## Problem to work on:
Each record below must be reproduced exactly as it reads, with its images omitted.

== Extracted material ==

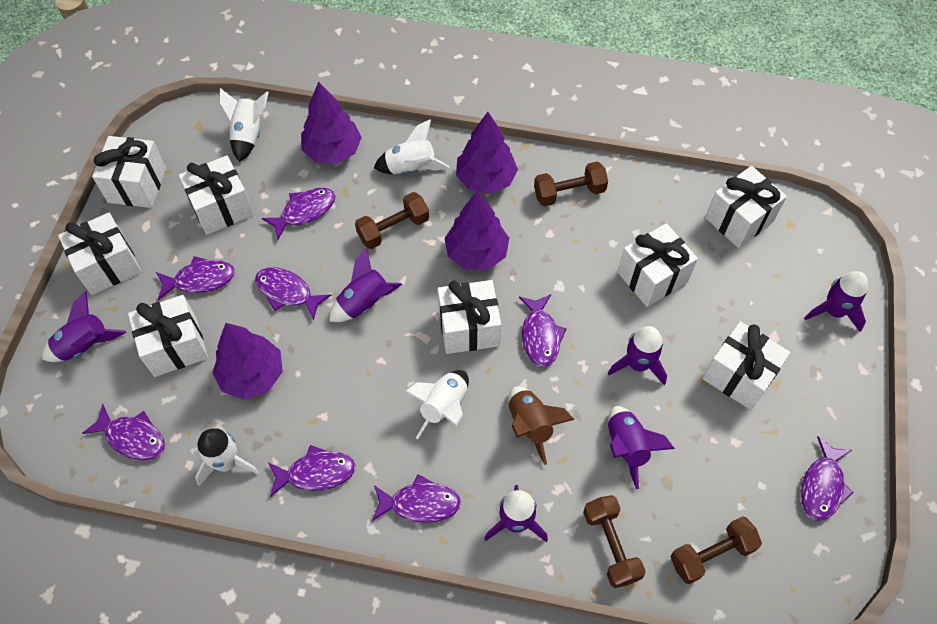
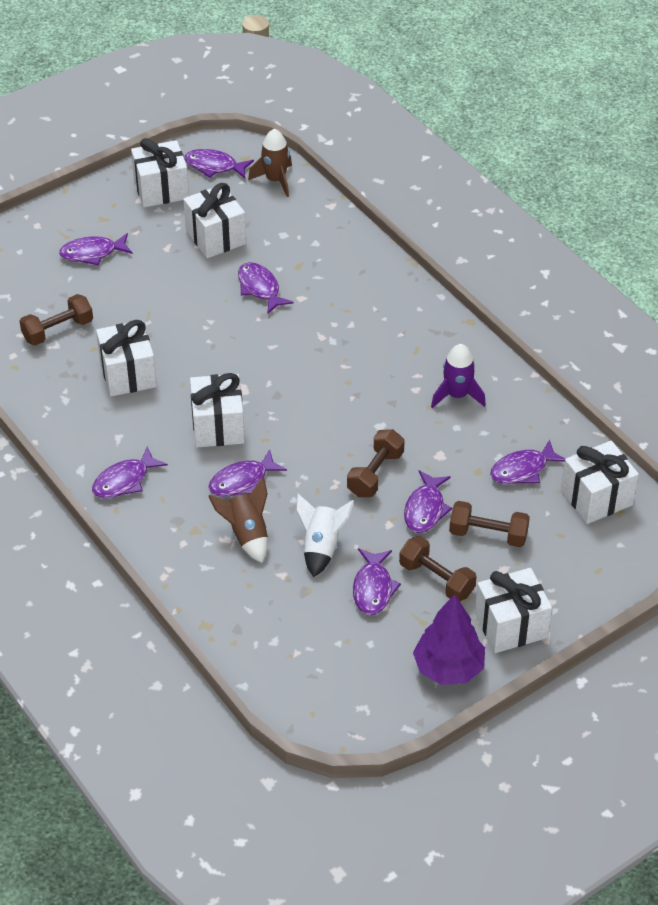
brown rocket: 1 -> 2
purple rocket: 6 -> 1
purple tree: 4 -> 1
white gift: 8 -> 6
white rocket: 4 -> 1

===

## Answer for the task:
brown rocket: 1 -> 2
purple rocket: 6 -> 1
purple tree: 4 -> 1
white gift: 8 -> 6
white rocket: 4 -> 1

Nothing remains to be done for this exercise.